(DIRECTIONS FOR THIS TASK) Sort through the data and copy the lines holding the word "SONAR".

(GIVEN ENTRIES)

• • • • • • •

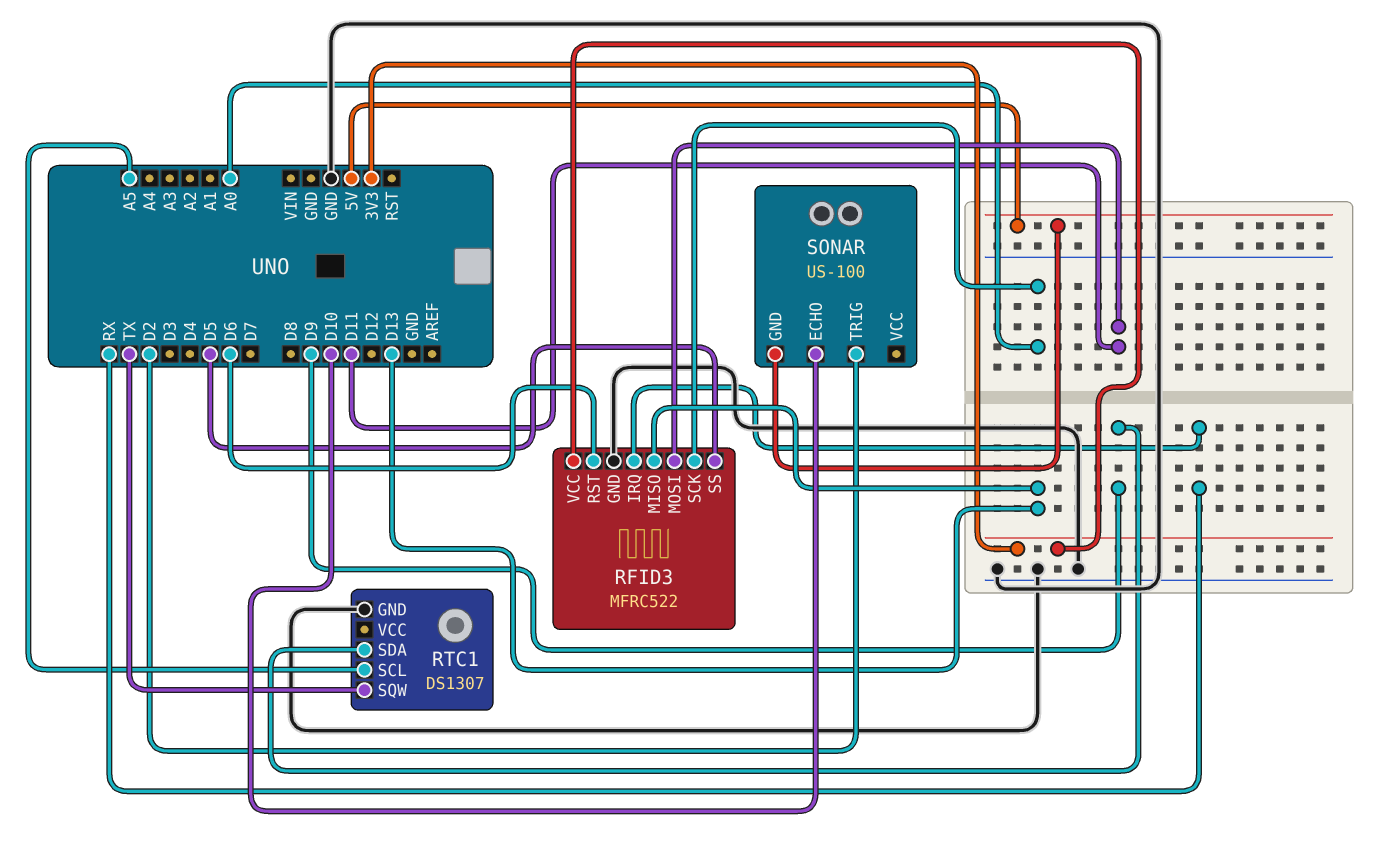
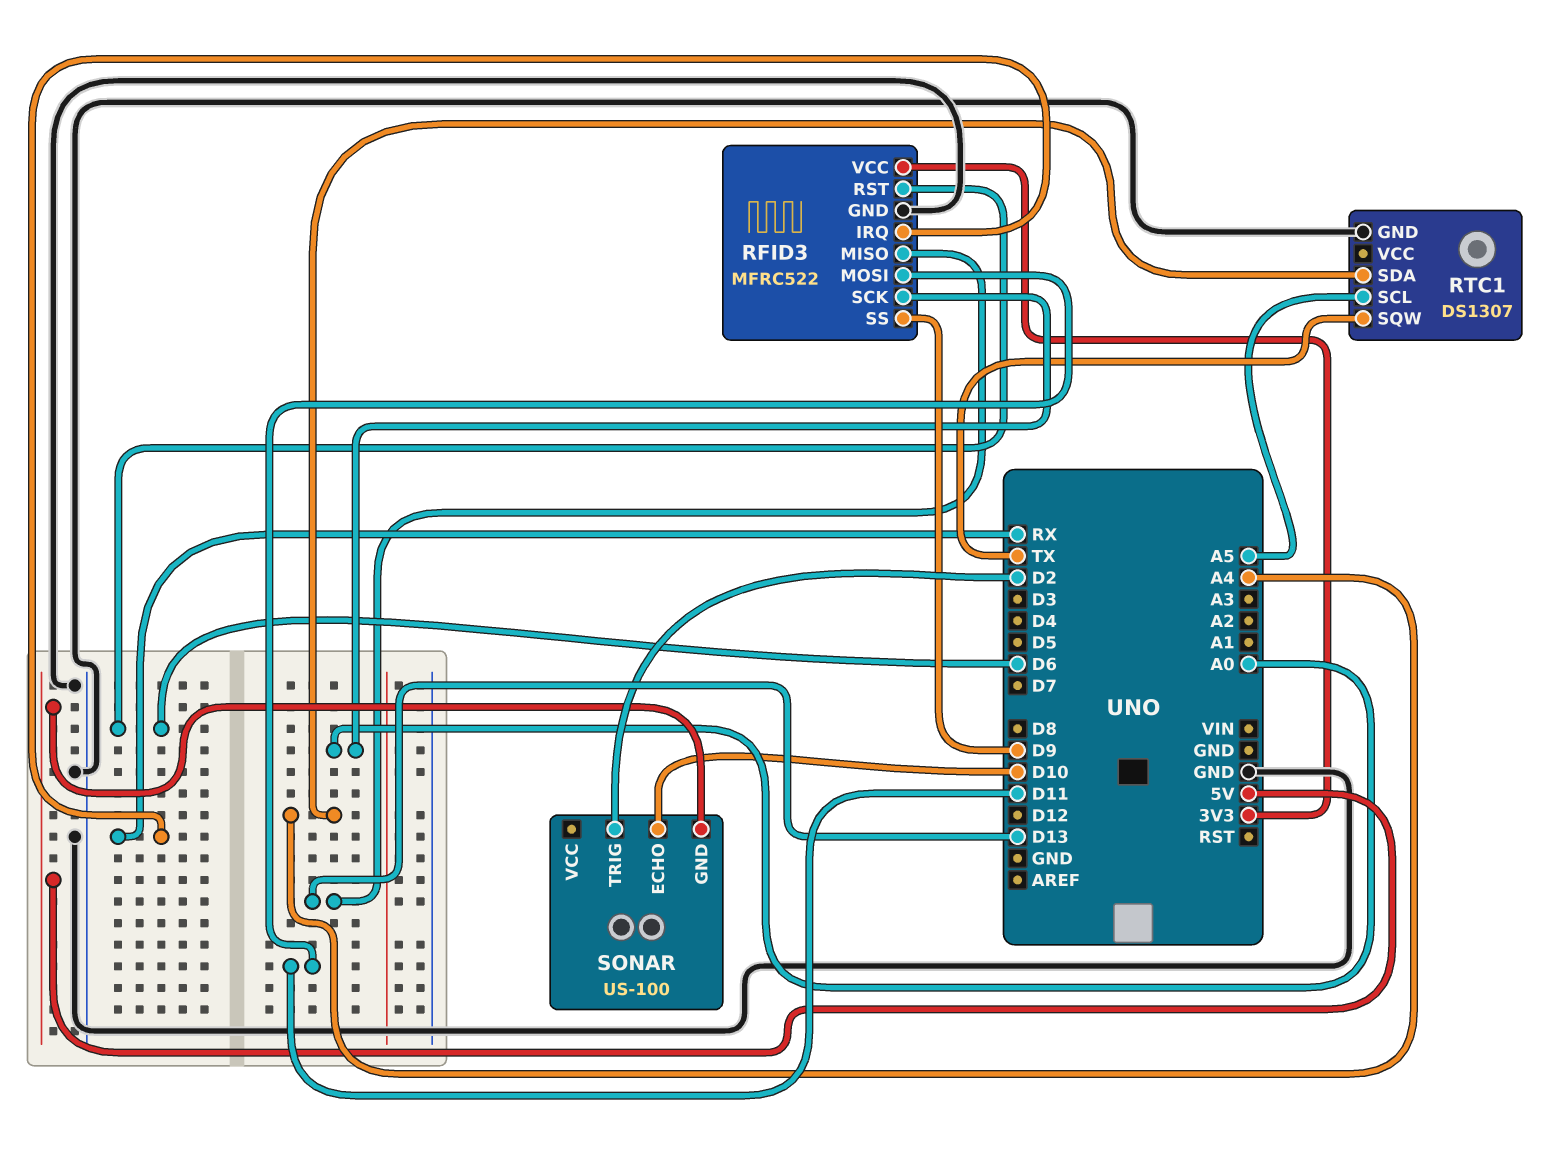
RFID3 pin SS: D5 -> D9
RTC1 pin SDA: D9 -> A4

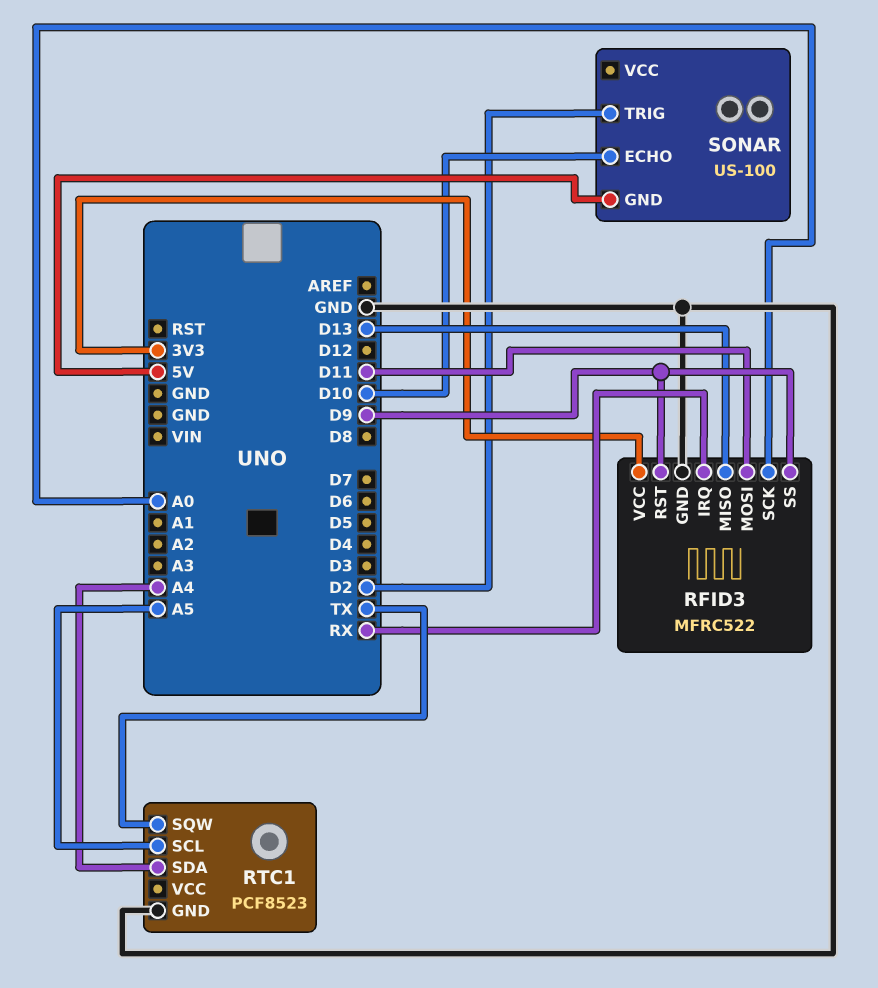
RFID3 pin RST: D6 -> D9
RTC1: DS1307 -> PCF8523

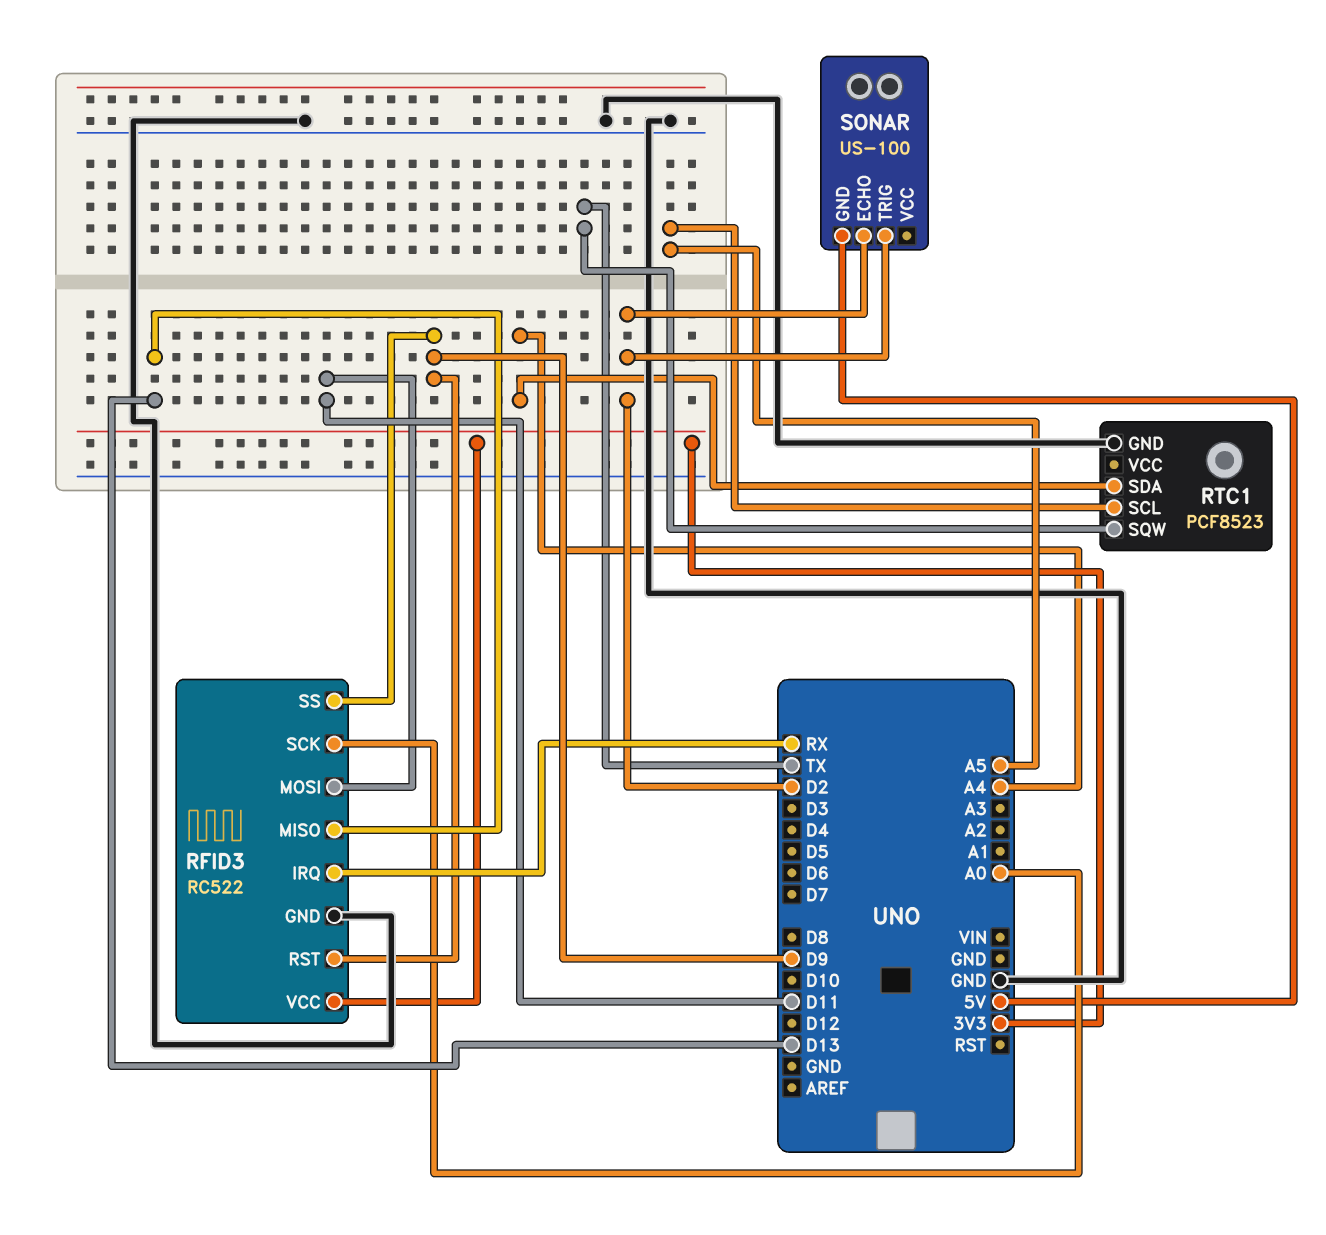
RFID3: MFRC522 -> RC522
SONAR pin ECHO: D10 -> D2

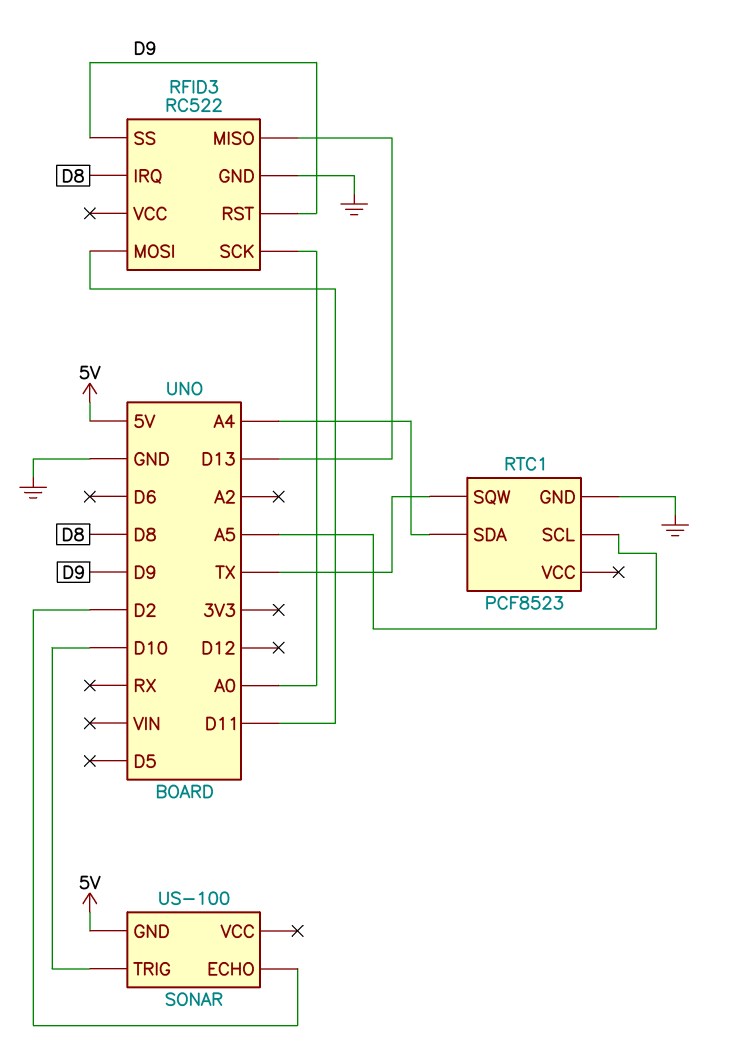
RFID3 pin IRQ: RX -> D8
RFID3 pin VCC: 3V3 -> none
SONAR pin TRIG: D2 -> D10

• • • • • • •

(RESPONSE BELOW)
SONAR pin ECHO: D10 -> D2
SONAR pin TRIG: D2 -> D10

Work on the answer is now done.